▶ **Material shown**:
[Start of Attachment]

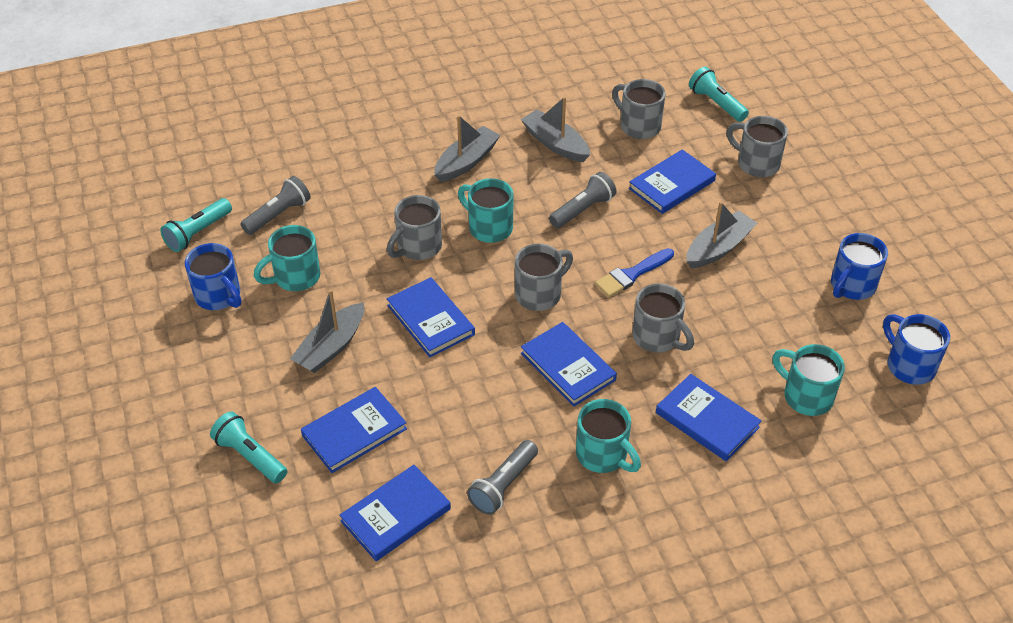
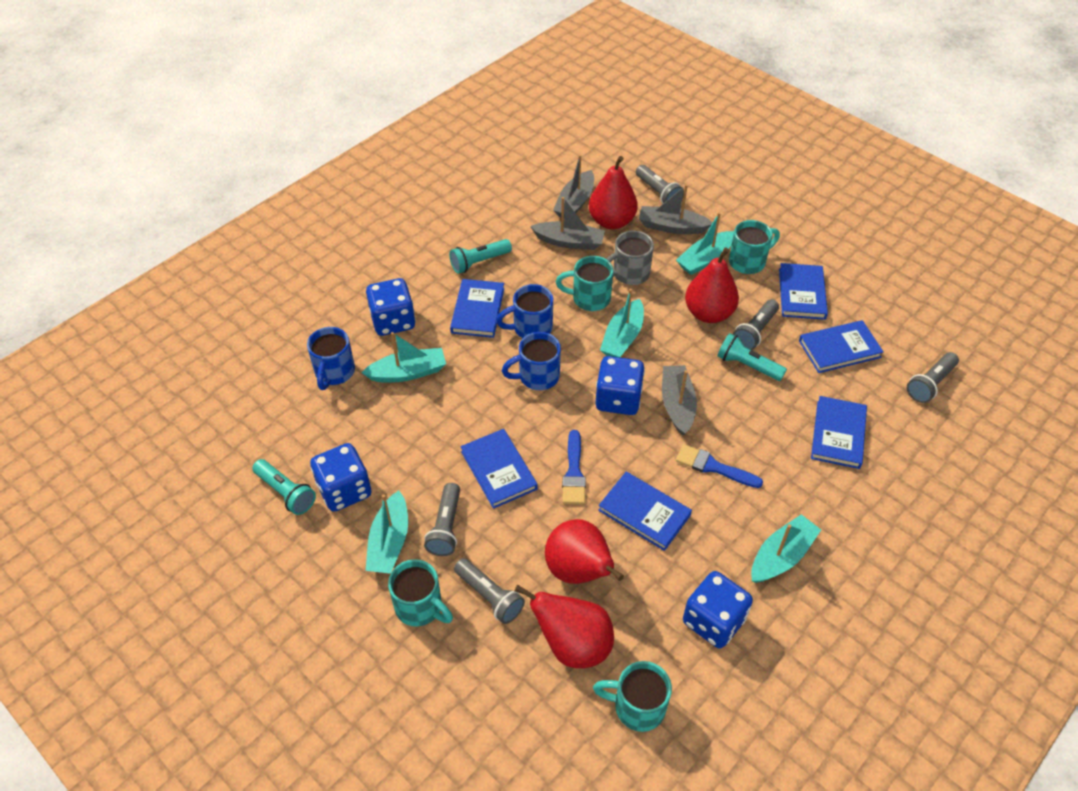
blue brush: 1 -> 2
blue dice: 0 -> 4
grey flashlight: 3 -> 5
grey mug: 5 -> 1
red pear: 0 -> 4
turquoise boat: 0 -> 5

[End of Attachment]

▶ **Task description**: Please retype the listing above word for word, skipping each picture.

▶ **Written answer**:
blue brush: 1 -> 2
blue dice: 0 -> 4
grey flashlight: 3 -> 5
grey mug: 5 -> 1
red pear: 0 -> 4
turquoise boat: 0 -> 5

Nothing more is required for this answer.